BEGIN AVAILABLE DATA

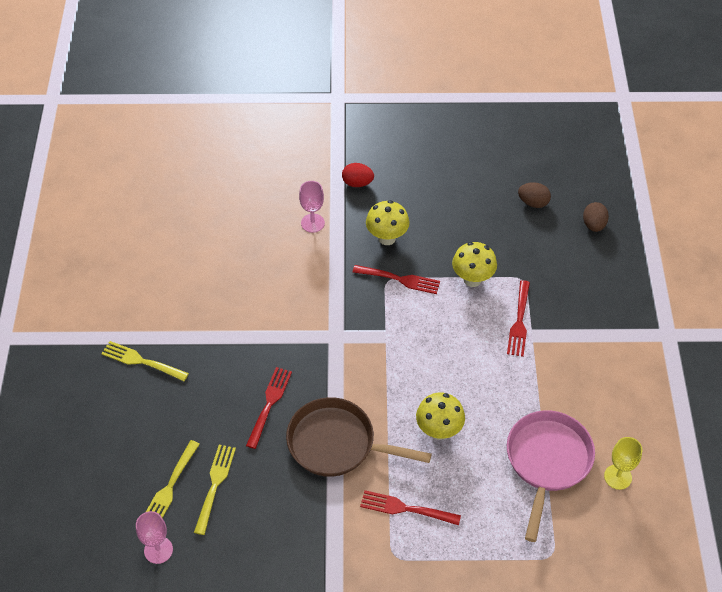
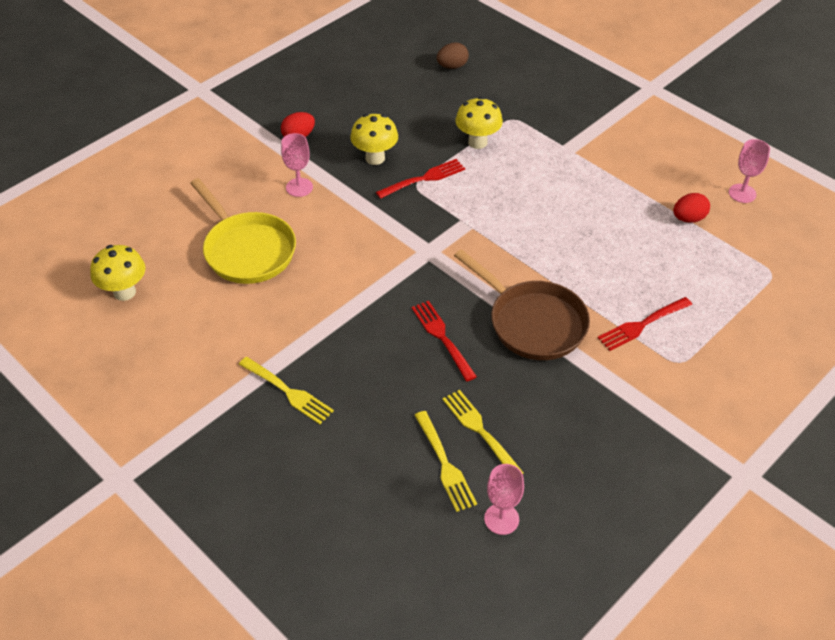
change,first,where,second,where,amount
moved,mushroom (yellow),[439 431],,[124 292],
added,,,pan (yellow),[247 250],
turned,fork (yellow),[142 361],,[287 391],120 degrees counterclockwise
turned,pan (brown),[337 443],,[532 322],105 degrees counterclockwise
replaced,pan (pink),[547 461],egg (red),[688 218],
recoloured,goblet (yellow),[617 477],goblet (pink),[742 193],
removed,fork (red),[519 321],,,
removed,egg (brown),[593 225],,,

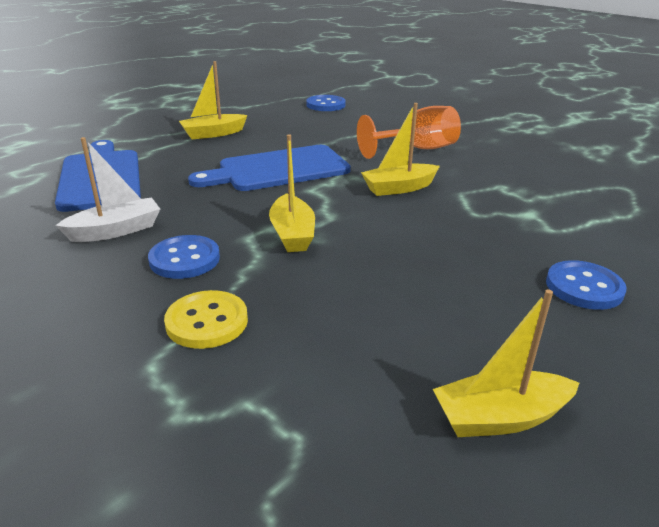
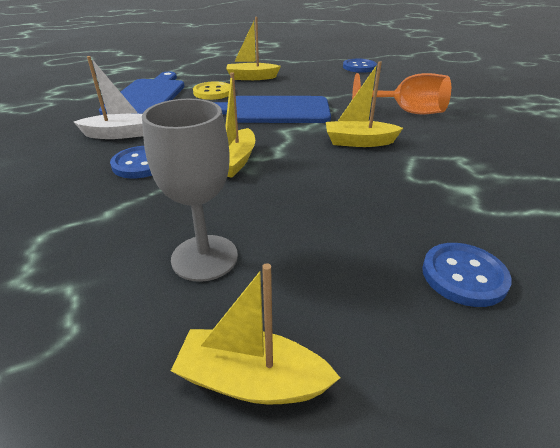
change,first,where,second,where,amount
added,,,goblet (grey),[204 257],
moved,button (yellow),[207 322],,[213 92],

END AVAILABLE DATA

Give back the records above exactly, with no pictures.

- _TASK RESULT_:
change,first,where,second,where,amount
moved,mushroom (yellow),[439 431],,[124 292],
added,,,pan (yellow),[247 250],
turned,fork (yellow),[142 361],,[287 391],120 degrees counterclockwise
turned,pan (brown),[337 443],,[532 322],105 degrees counterclockwise
replaced,pan (pink),[547 461],egg (red),[688 218],
recoloured,goblet (yellow),[617 477],goblet (pink),[742 193],
removed,fork (red),[519 321],,,
removed,egg (brown),[593 225],,,

change,first,where,second,where,amount
added,,,goblet (grey),[204 257],
moved,button (yellow),[207 322],,[213 92],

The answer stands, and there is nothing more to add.